§ **DATA RECORDS**
□ □ □

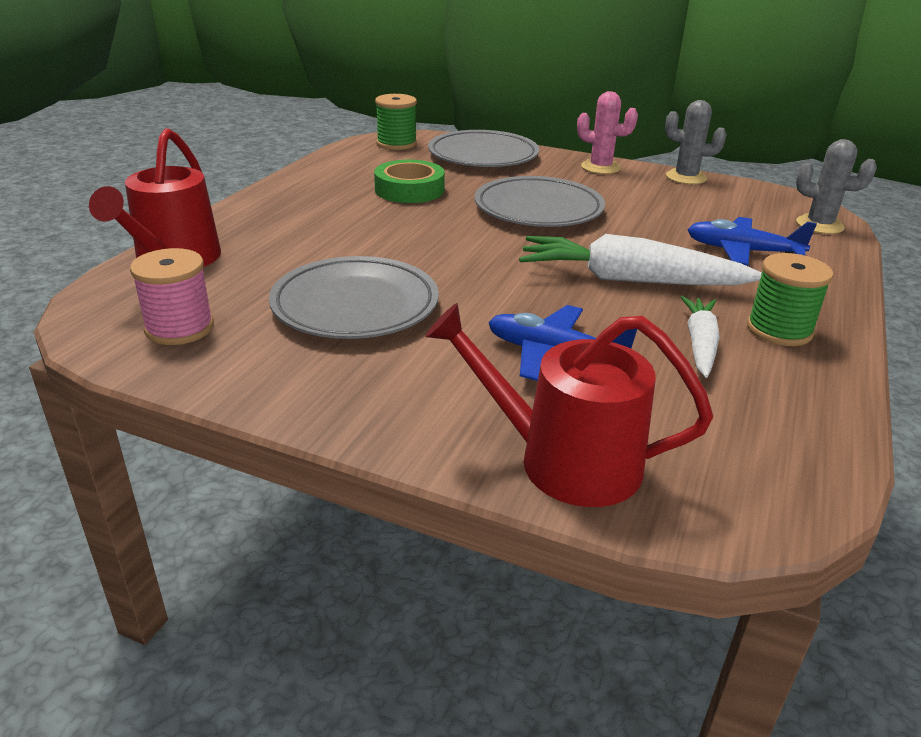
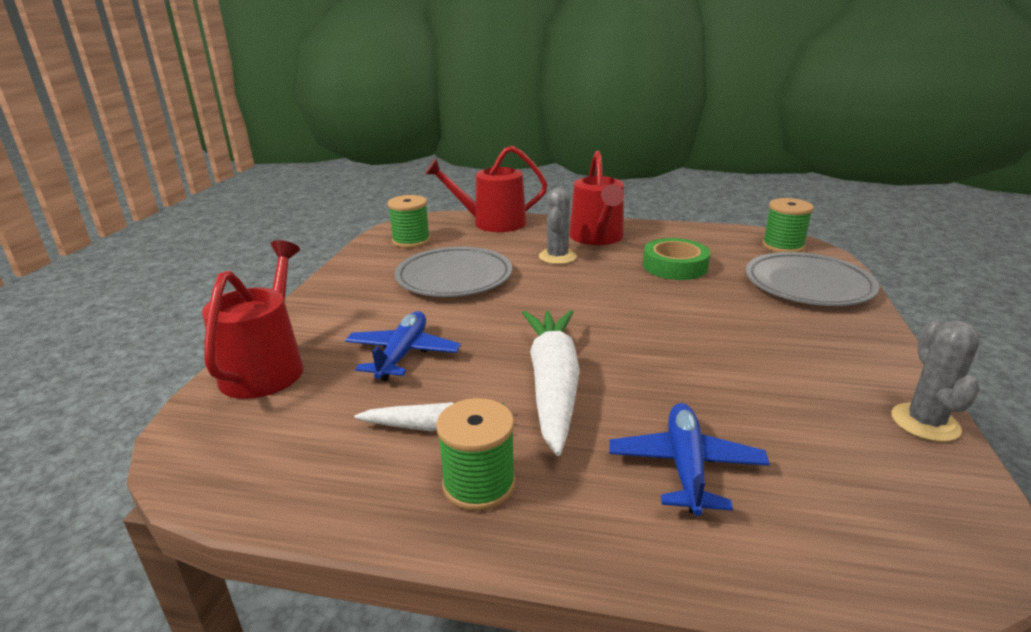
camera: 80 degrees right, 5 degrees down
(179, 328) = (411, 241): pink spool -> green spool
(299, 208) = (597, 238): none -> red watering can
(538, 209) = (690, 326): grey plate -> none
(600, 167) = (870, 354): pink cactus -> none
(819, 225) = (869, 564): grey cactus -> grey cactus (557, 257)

□ □ □

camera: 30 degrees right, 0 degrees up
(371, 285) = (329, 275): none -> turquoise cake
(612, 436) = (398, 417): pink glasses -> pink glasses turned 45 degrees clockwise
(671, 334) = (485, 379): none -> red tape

□ □ □

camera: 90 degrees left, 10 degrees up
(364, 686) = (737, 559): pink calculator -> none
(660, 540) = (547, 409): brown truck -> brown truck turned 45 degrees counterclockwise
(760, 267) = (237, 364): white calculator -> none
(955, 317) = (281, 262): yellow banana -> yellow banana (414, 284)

□ □ □

§ **WHAT TO WORK ON**
Within the listing above, the lines holding "turned" should be counted. Give only the number.

§ **SOLVED EXERCISE**
2